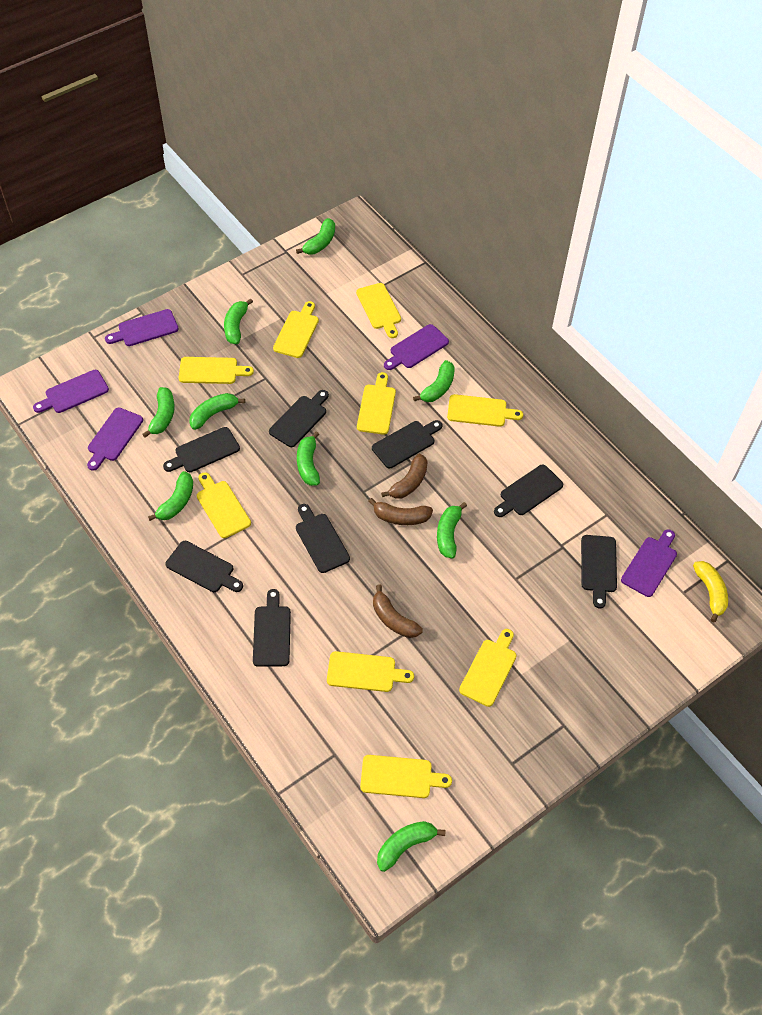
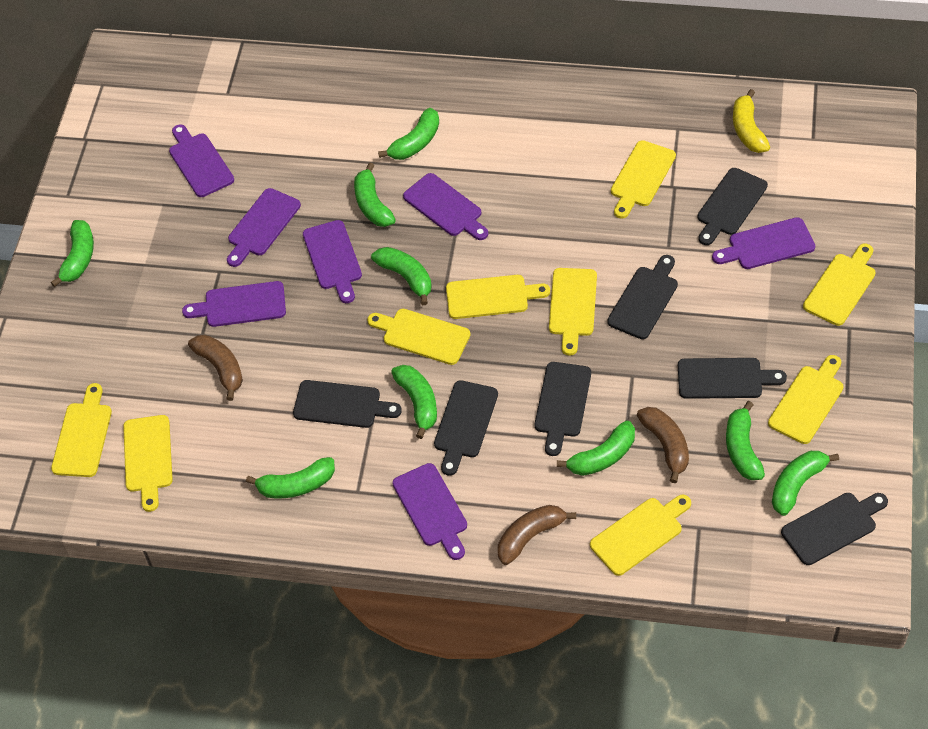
black cutting board: 8 -> 7
purple cutting board: 5 -> 7

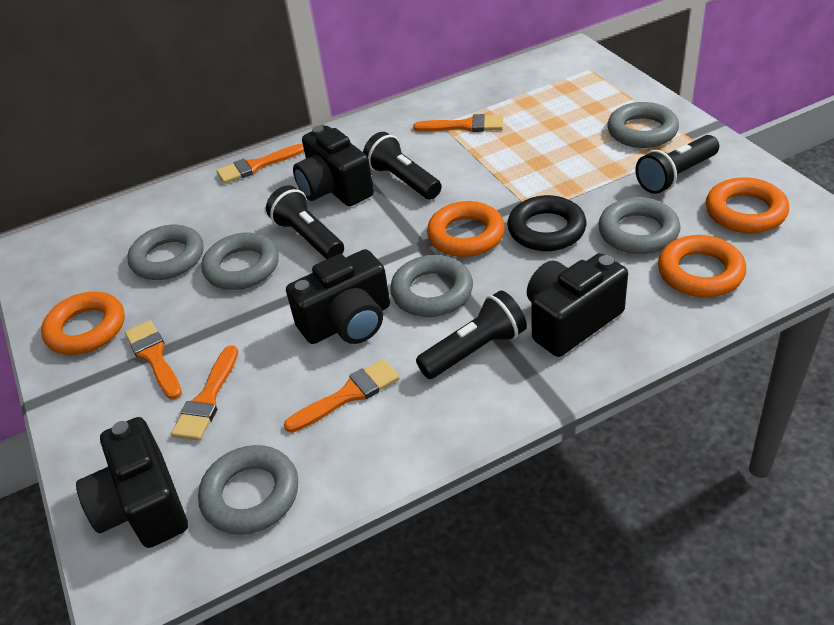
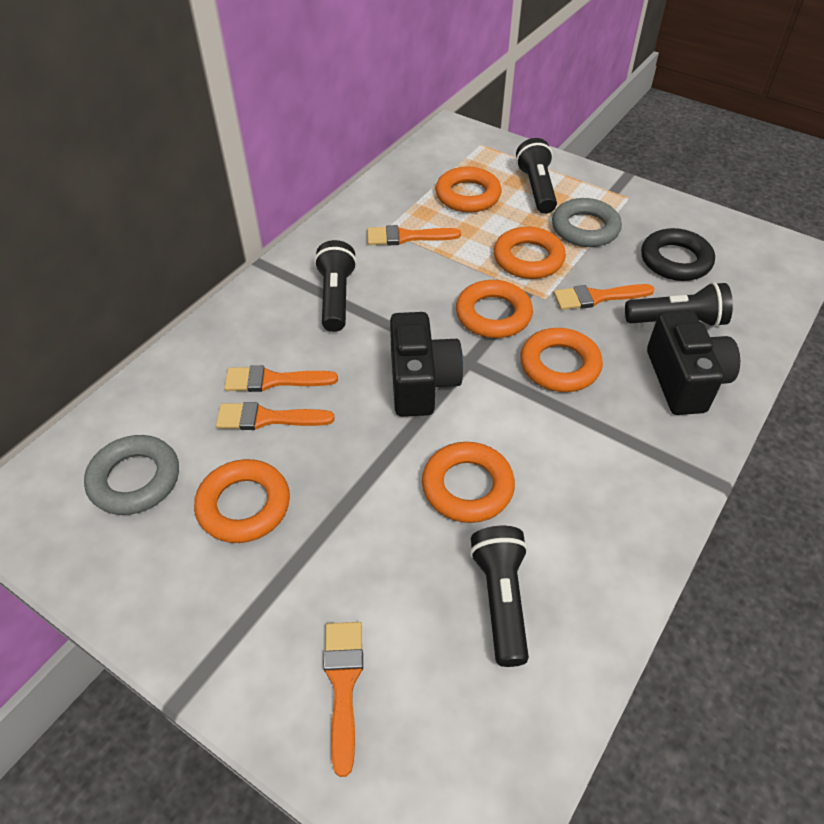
black camera: 4 -> 2
grey ring: 6 -> 2
orange ring: 4 -> 6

#### EXERCISE
Every line of the data above should be returned exactly, with the pictures removed.

#### RESULT OF THIS TASK
black cutting board: 8 -> 7
purple cutting board: 5 -> 7

black camera: 4 -> 2
grey ring: 6 -> 2
orange ring: 4 -> 6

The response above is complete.